[Image sets with object changes]
*** Begin section ***

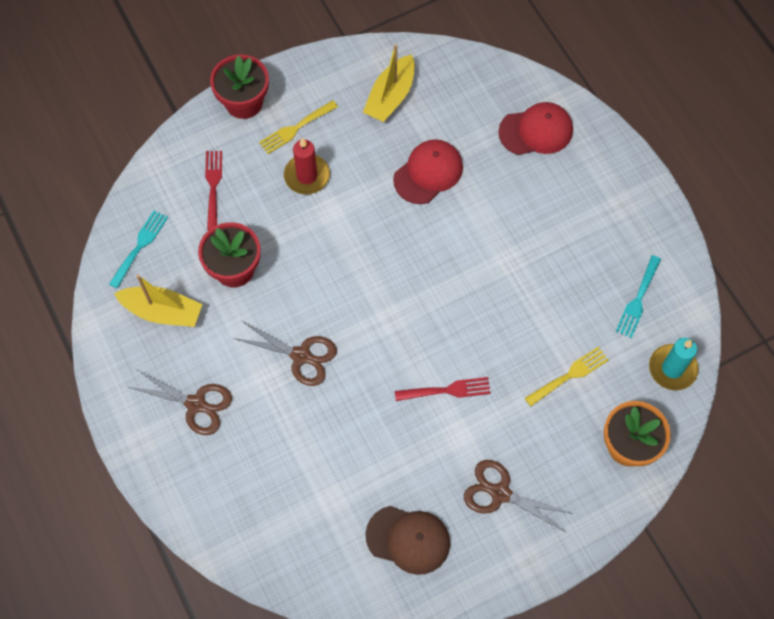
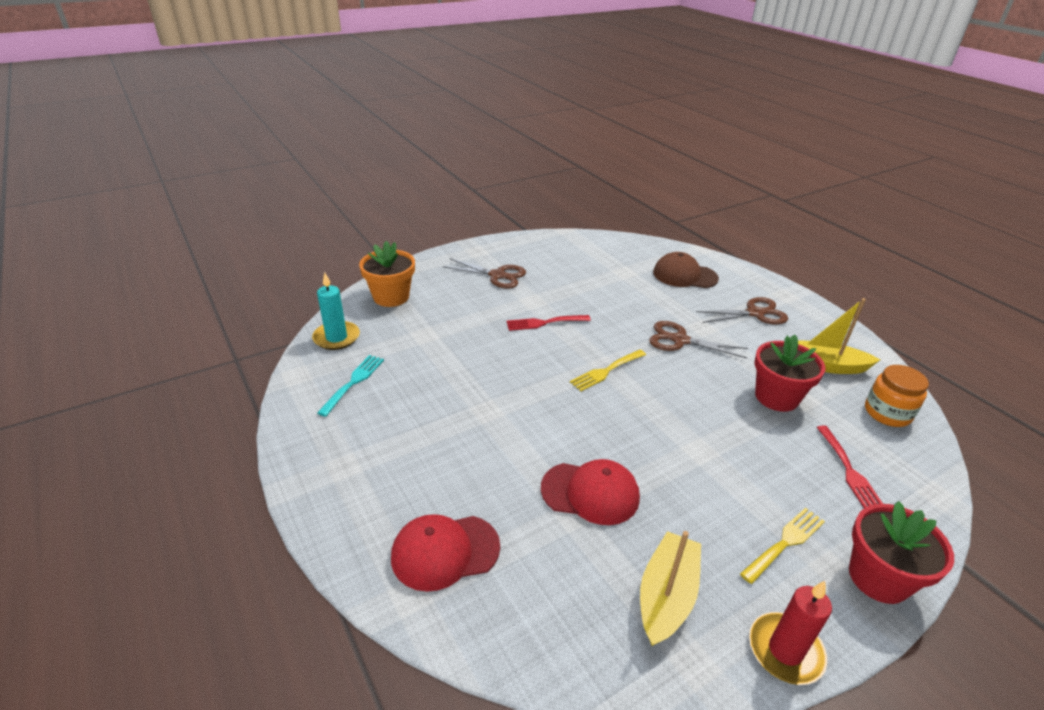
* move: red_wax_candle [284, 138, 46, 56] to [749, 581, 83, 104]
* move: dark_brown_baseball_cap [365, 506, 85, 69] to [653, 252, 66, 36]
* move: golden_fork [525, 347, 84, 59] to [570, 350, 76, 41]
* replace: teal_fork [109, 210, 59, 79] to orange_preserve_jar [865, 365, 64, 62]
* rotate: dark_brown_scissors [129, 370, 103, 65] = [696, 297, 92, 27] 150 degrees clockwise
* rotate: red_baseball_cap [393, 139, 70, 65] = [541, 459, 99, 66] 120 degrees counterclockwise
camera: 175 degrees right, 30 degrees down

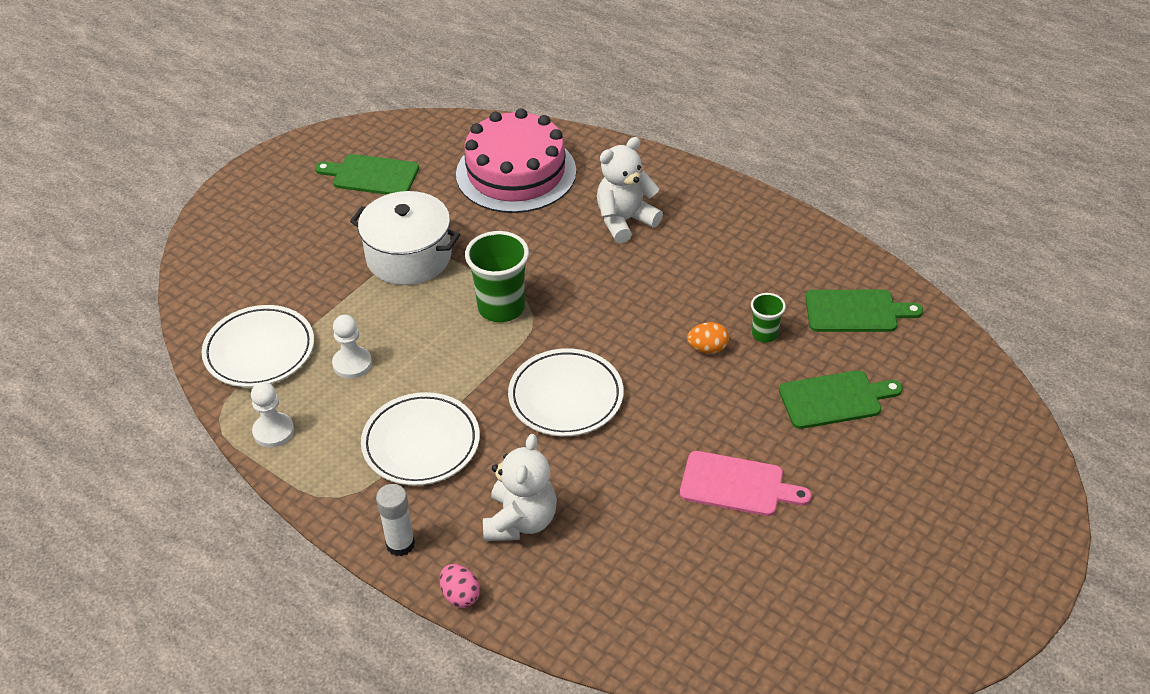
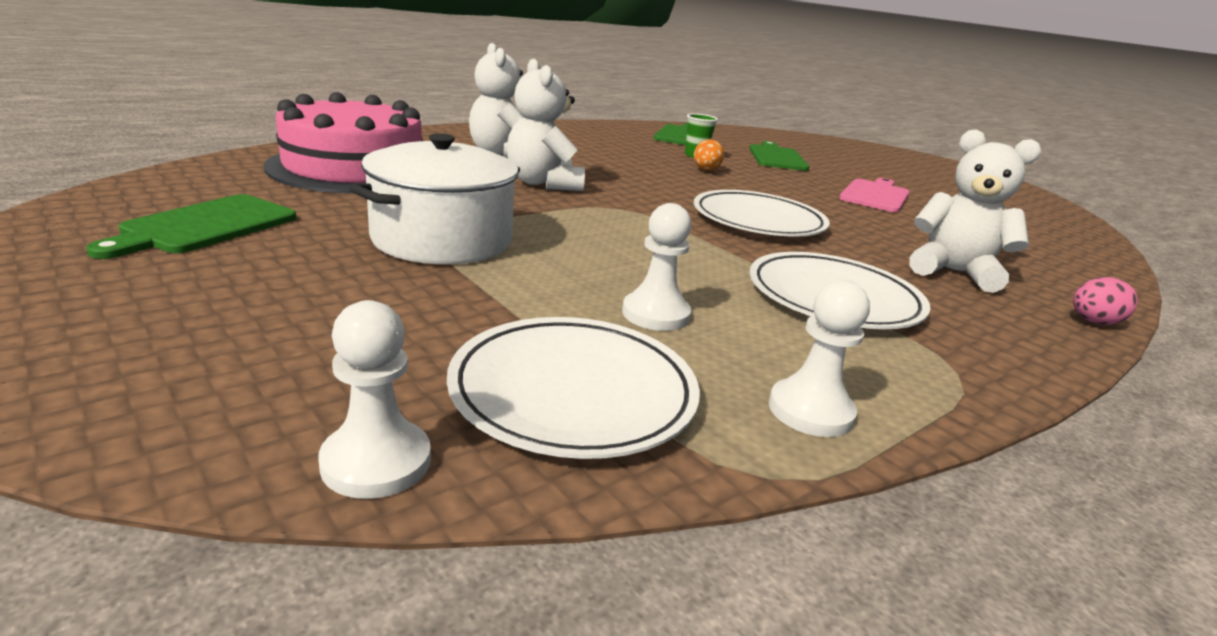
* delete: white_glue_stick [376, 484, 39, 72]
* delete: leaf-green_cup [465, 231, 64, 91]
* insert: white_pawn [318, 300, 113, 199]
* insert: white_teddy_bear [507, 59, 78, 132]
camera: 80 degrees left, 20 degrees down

*** End section ***

[WORK INSTRUCTIONS]
Show, from the records above, every line that includes "rotate".

[TASK RESULT]
* rotate: dark_brown_scissors [129, 370, 103, 65] = [696, 297, 92, 27] 150 degrees clockwise
* rotate: red_baseball_cap [393, 139, 70, 65] = [541, 459, 99, 66] 120 degrees counterclockwise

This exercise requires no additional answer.